Requirement: Bring together every line in the data that includes "right".

[Records supplied — start]

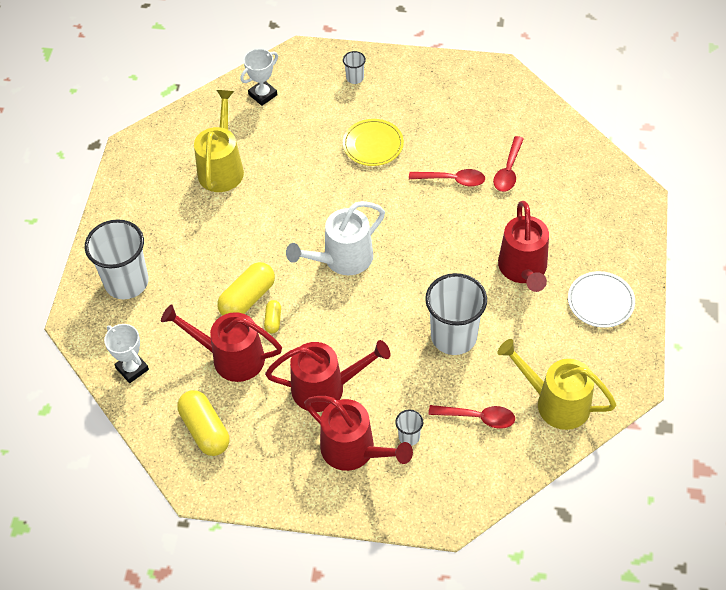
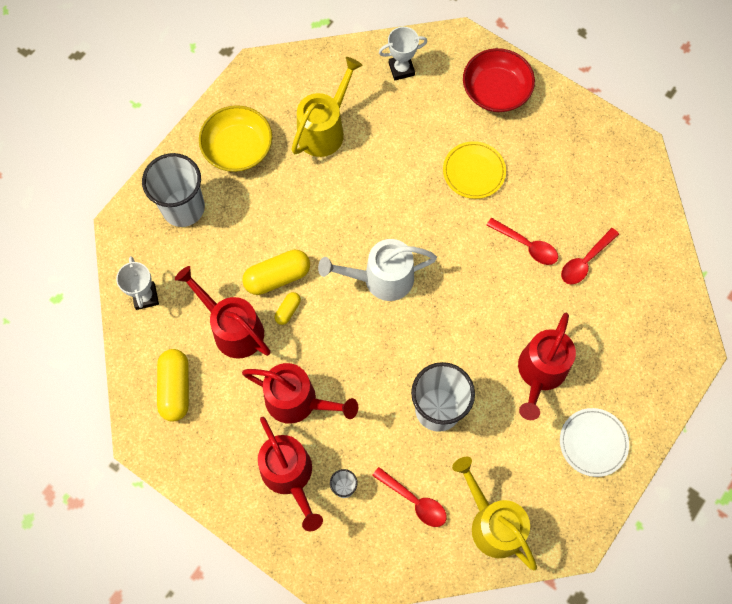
camera: 25 degrees right, 15 degrees up
(150, 214) = (238, 148): none -> yellow bowl
(355, 78) = (496, 90): white cup -> red bowl

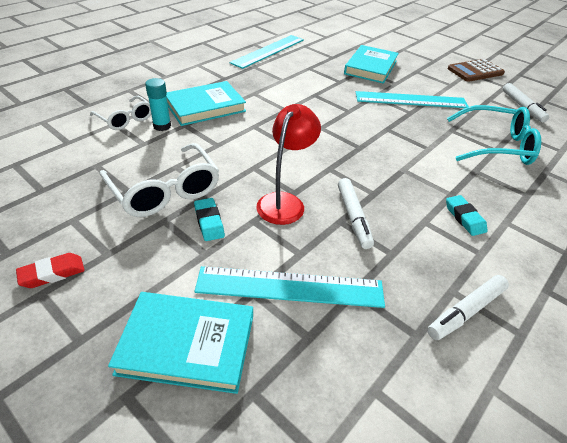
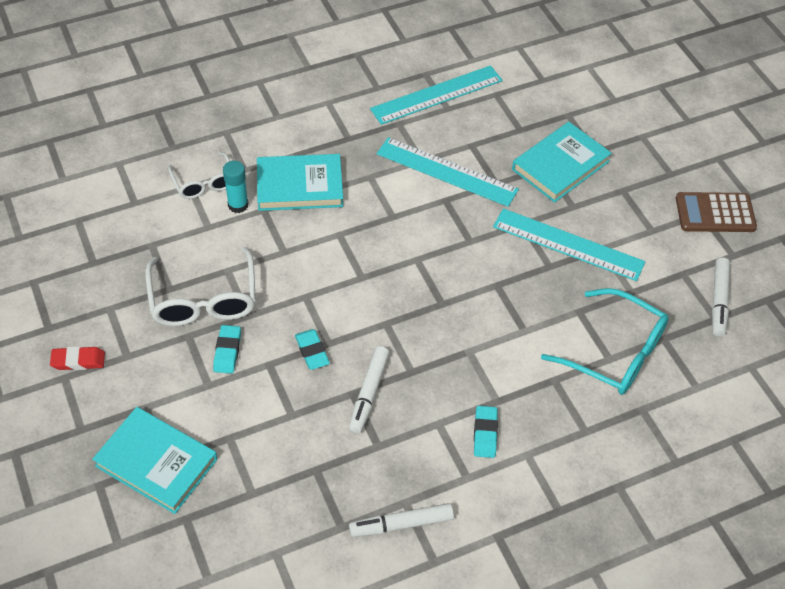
camera: 25 degrees right, 10 degrees up
(285, 202) = (312, 351): red lamp -> turquoise eraser
(290, 287) = (263, 444): turquoise ruler -> turquoise ruler (446, 171)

[Records supplied — finish]

Exercise solution:
camera: 25 degrees right, 15 degrees up
camera: 25 degrees right, 10 degrees up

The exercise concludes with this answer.